WRITTEN EXERCISE →
Render every line of the rows below as a Markdown table with two columns, Number and Text, giving each line a number and skipping blank lines. Leave the pictures out.

RECORD LIST →

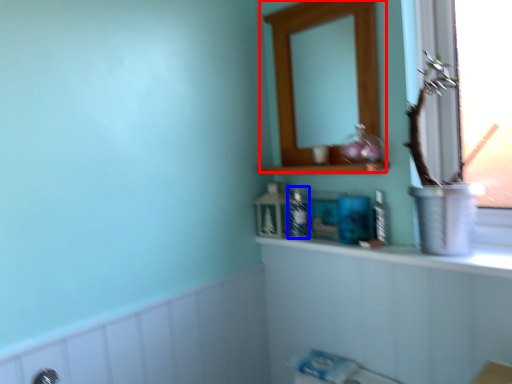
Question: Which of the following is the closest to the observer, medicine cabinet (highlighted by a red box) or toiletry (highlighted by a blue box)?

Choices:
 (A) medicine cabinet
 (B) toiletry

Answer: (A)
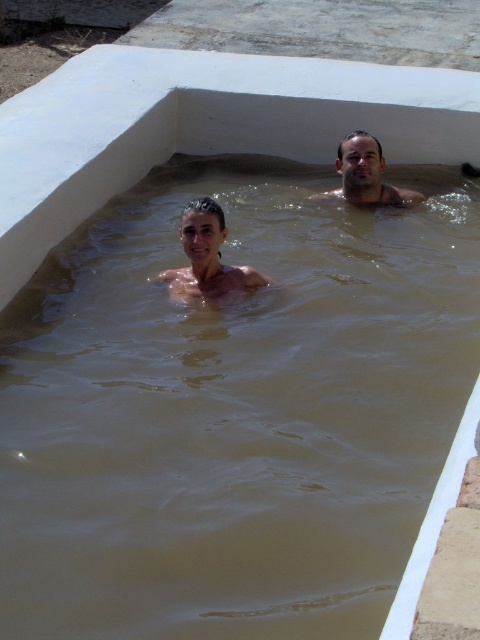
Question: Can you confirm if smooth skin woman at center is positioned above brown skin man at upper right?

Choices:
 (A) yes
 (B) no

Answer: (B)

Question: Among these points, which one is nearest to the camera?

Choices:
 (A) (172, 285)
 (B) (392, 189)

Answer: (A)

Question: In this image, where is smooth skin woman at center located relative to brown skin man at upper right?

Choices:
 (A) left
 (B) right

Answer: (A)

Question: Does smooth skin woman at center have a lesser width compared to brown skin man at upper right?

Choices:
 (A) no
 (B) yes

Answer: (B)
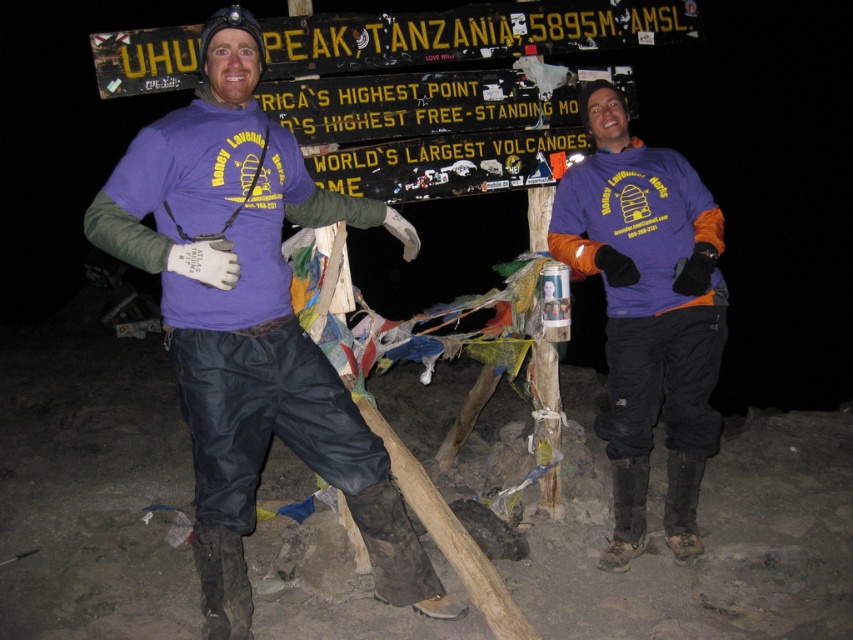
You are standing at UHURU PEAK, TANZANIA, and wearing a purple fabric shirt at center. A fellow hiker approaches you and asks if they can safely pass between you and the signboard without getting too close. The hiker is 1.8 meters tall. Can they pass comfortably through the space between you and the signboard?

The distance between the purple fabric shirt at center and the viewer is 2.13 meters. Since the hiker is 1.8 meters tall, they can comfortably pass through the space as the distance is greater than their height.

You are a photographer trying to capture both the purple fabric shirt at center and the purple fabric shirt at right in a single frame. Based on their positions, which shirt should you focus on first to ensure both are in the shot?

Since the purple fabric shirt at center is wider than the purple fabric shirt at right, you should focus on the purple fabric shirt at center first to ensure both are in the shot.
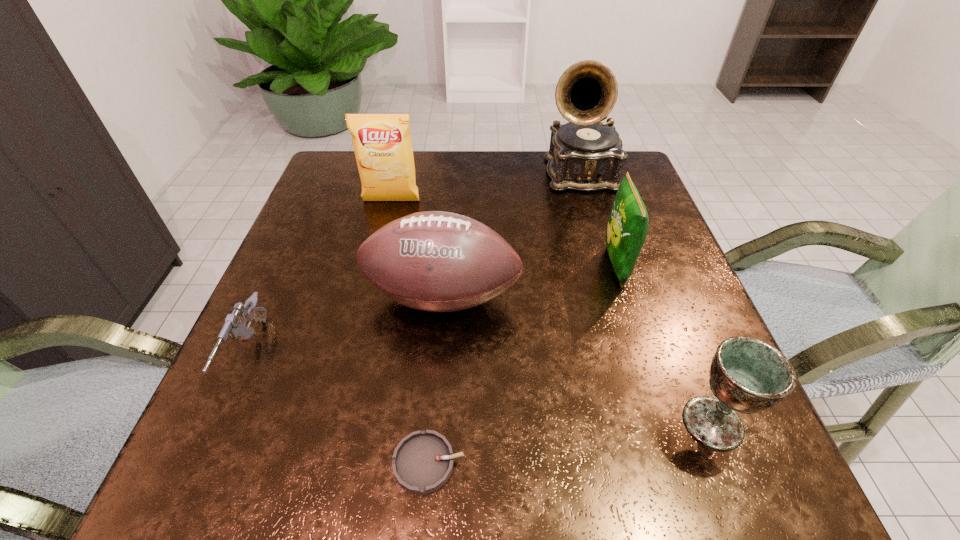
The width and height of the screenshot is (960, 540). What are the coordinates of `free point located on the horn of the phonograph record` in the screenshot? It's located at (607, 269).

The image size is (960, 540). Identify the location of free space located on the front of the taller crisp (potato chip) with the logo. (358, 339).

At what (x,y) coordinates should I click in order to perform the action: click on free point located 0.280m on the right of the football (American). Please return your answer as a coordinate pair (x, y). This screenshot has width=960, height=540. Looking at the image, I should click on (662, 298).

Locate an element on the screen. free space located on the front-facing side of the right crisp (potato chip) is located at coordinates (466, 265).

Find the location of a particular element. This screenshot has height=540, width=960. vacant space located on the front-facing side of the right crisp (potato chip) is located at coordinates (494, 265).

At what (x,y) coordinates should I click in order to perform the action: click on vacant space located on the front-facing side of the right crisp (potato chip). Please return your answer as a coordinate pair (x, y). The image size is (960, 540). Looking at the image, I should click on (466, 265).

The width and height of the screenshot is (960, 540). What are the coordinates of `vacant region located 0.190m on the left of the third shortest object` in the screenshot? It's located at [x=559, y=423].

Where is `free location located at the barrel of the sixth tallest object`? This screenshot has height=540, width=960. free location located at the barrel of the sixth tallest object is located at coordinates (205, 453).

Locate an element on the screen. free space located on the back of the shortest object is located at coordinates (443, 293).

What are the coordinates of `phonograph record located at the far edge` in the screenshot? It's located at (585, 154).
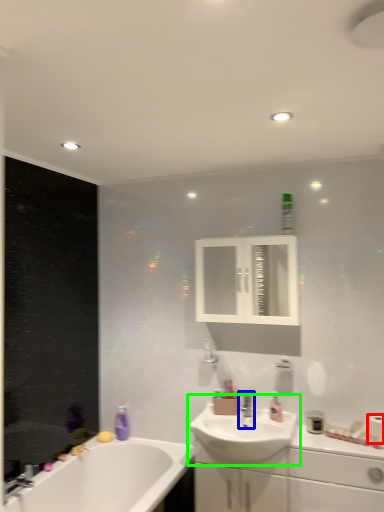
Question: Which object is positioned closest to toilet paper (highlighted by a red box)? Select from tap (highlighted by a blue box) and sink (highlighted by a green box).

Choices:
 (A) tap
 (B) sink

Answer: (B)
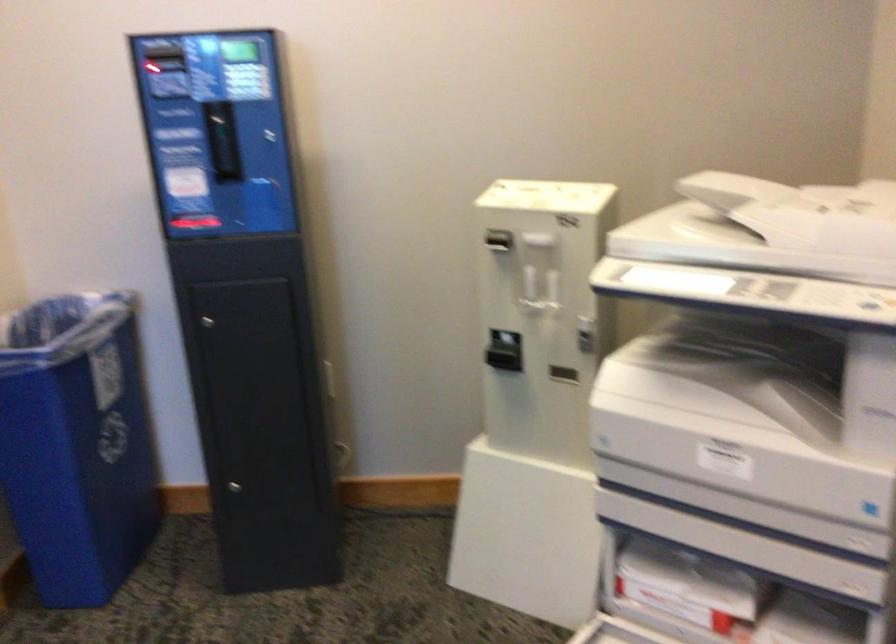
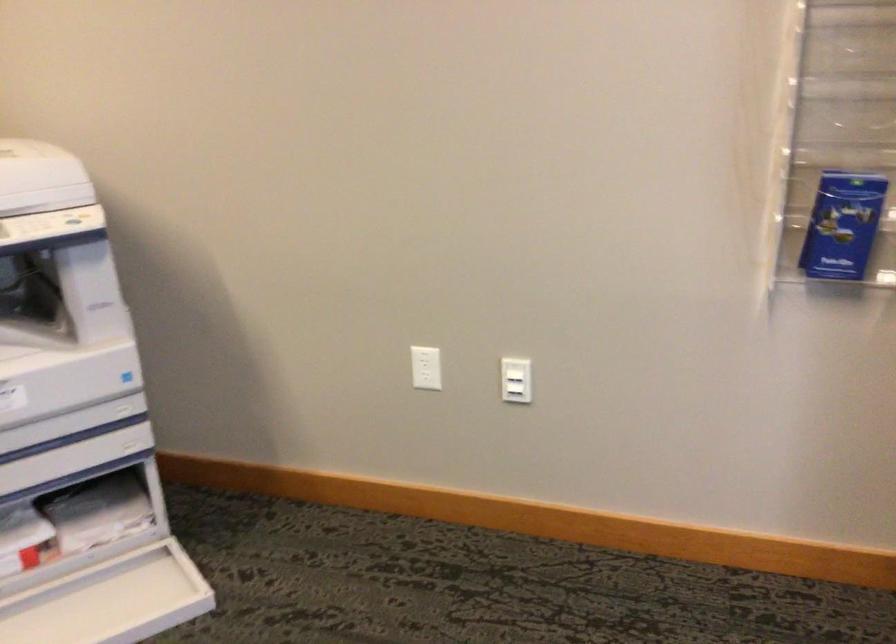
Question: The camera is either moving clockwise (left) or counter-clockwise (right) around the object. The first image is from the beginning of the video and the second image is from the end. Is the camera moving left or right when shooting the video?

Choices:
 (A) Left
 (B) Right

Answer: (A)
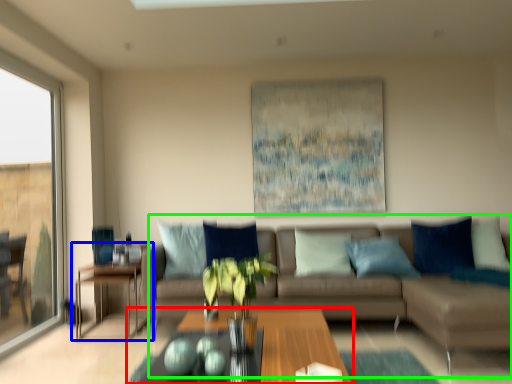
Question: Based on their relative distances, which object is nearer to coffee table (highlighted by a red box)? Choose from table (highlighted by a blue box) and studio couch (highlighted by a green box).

TASK SOLUTION →
| Number | Text |
|---|---|
| 1 | Question: Which of the following is the closest to the observer, medicine cabinet (highlighted by a red box) or toiletry (highlighted by a blue box)? |
| 2 | Choices: |
| 3 |  (A) medicine cabinet |
| 4 |  (B) toiletry |
| 5 | Answer: (A) |
| 6 | Question: Can you confirm if smooth skin woman at center is positioned above brown skin man at upper right? |
| 7 | Choices: |
| 8 |  (A) yes |
| 9 |  (B) no |
| 10 | Answer: (B) |
| 11 | Question: Among these points, which one is nearest to the camera? |
| 12 | Choices: |
| 13 |  (A) (172, 285) |
| 14 |  (B) (392, 189) |
| 15 | Answer: (A) |
| 16 | Question: In this image, where is smooth skin woman at center located relative to brown skin man at upper right? |
| 17 | Choices: |
| 18 |  (A) left |
| 19 |  (B) right |
| 20 | Answer: (A) |
| 21 | Question: Does smooth skin woman at center have a lesser width compared to brown skin man at upper right? |
| 22 | Choices: |
| 23 |  (A) no |
| 24 |  (B) yes |
| 25 | Answer: (B) |
| 26 | You are standing at UHURU PEAK, TANZANIA, and wearing a purple fabric shirt at center. A fellow hiker approaches you and asks if they can safely pass between you and the signboard without getting too close. The hiker is 1.8 meters tall. Can they pass comfortably through the space between you and the signboard? |
| 27 | The distance between the purple fabric shirt at center and the viewer is 2.13 meters. Since the hiker is 1.8 meters tall, they can comfortably pass through the space as the distance is greater than their height. |
| 28 | You are a photographer trying to capture both the purple fabric shirt at center and the purple fabric shirt at right in a single frame. Based on their positions, which shirt should you focus on first to ensure both are in the shot? |
| 29 | Since the purple fabric shirt at center is wider than the purple fabric shirt at right, you should focus on the purple fabric shirt at center first to ensure both are in the shot. |
| 30 | The width and height of the screenshot is (960, 540). What are the coordinates of `free point located on the horn of the phonograph record` in the screenshot? It's located at (607, 269). |
| 31 | The image size is (960, 540). Identify the location of free space located on the front of the taller crisp (potato chip) with the logo. (358, 339). |
| 32 | At what (x,y) coordinates should I click in order to perform the action: click on free point located 0.280m on the right of the football (American). Please return your answer as a coordinate pair (x, y). This screenshot has width=960, height=540. Looking at the image, I should click on (662, 298). |
| 33 | Locate an element on the screen. free space located on the front-facing side of the right crisp (potato chip) is located at coordinates (466, 265). |
| 34 | Find the location of a particular element. This screenshot has height=540, width=960. vacant space located on the front-facing side of the right crisp (potato chip) is located at coordinates (494, 265). |
| 35 | At what (x,y) coordinates should I click in order to perform the action: click on vacant space located on the front-facing side of the right crisp (potato chip). Please return your answer as a coordinate pair (x, y). The image size is (960, 540). Looking at the image, I should click on (466, 265). |
| 36 | The width and height of the screenshot is (960, 540). What are the coordinates of `vacant region located 0.190m on the left of the third shortest object` in the screenshot? It's located at [x=559, y=423]. |
| 37 | Where is `free location located at the barrel of the sixth tallest object`? This screenshot has height=540, width=960. free location located at the barrel of the sixth tallest object is located at coordinates (205, 453). |
| 38 | Locate an element on the screen. free space located on the back of the shortest object is located at coordinates (443, 293). |
| 39 | What are the coordinates of `phonograph record located at the far edge` in the screenshot? It's located at (585, 154). |
| 40 | Question: Which object is positioned closest to toilet paper (highlighted by a red box)? Select from tap (highlighted by a blue box) and sink (highlighted by a green box). |
| 41 | Choices: |
| 42 |  (A) tap |
| 43 |  (B) sink |
| 44 | Answer: (B) |
| 45 | Question: The camera is either moving clockwise (left) or counter-clockwise (right) around the object. The first image is from the beginning of the video and the second image is from the end. Is the camera moving left or right when shooting the video? |
| 46 | Choices: |
| 47 |  (A) Left |
| 48 |  (B) Right |
| 49 | Answer: (A) |
| 50 | Question: Based on their relative distances, which object is nearer to coffee table (highlighted by a red box)? Choose from table (highlighted by a blue box) and studio couch (highlighted by a green box). |